Copy the lines below verbatim, beginning with the line that includes "green brick F5:G5" and continuing to the end; leave out everything before it.

*Collected data*:
------------------------------------------------------------

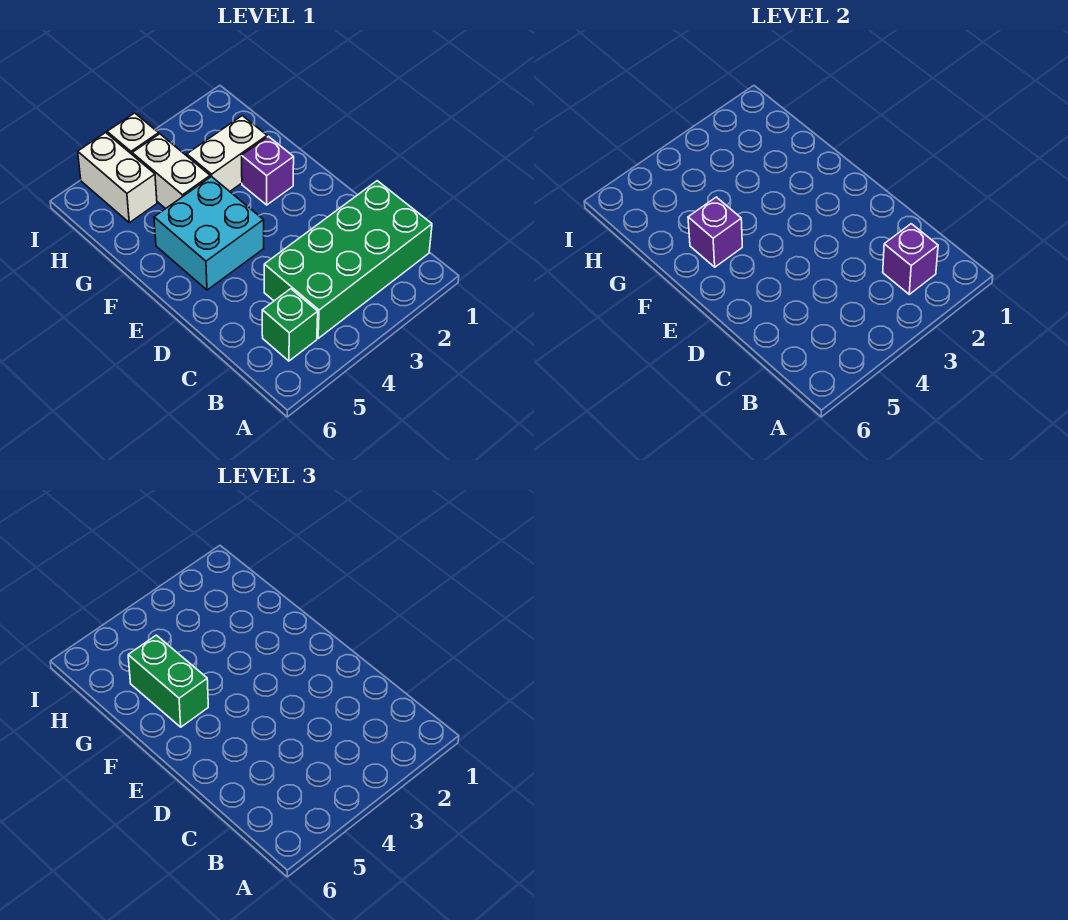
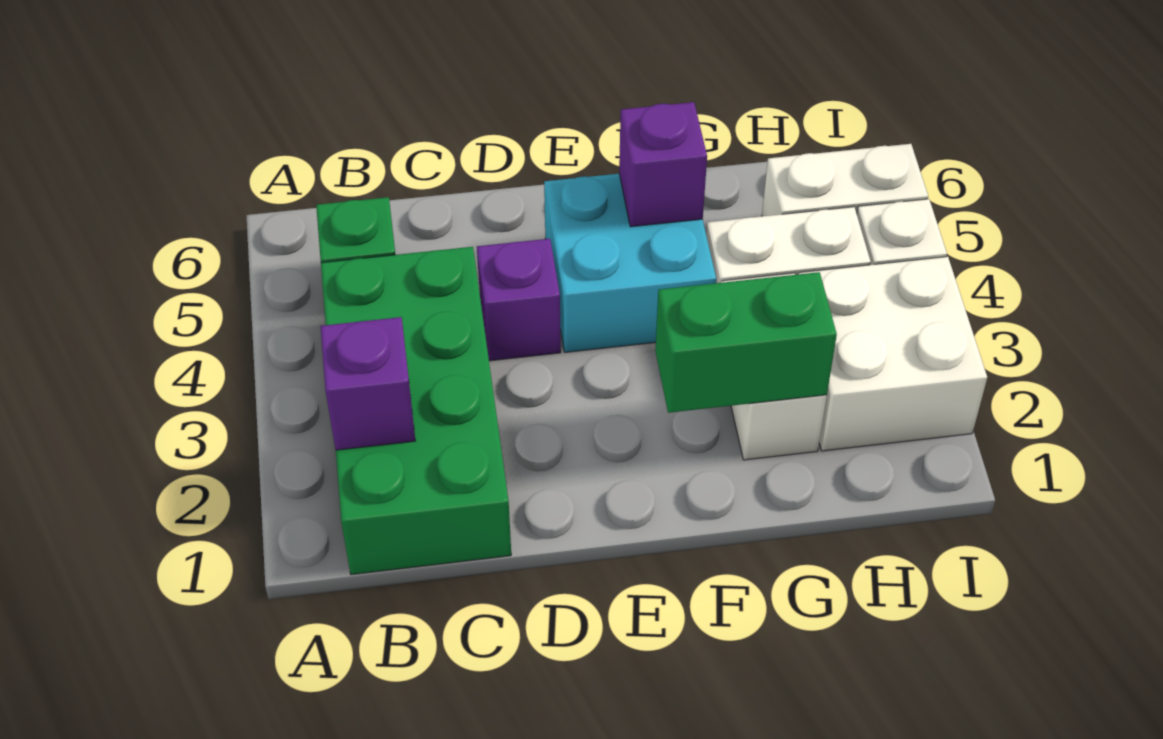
purple brick F2 level 1 -> purple brick D4 level 1
green brick F5:G5 level 3 -> green brick F2:G2 level 2
none -> white brick H2:I3 level 1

------------------------------------------------------------

*The answer*:
green brick F5:G5 level 3 -> green brick F2:G2 level 2
none -> white brick H2:I3 level 1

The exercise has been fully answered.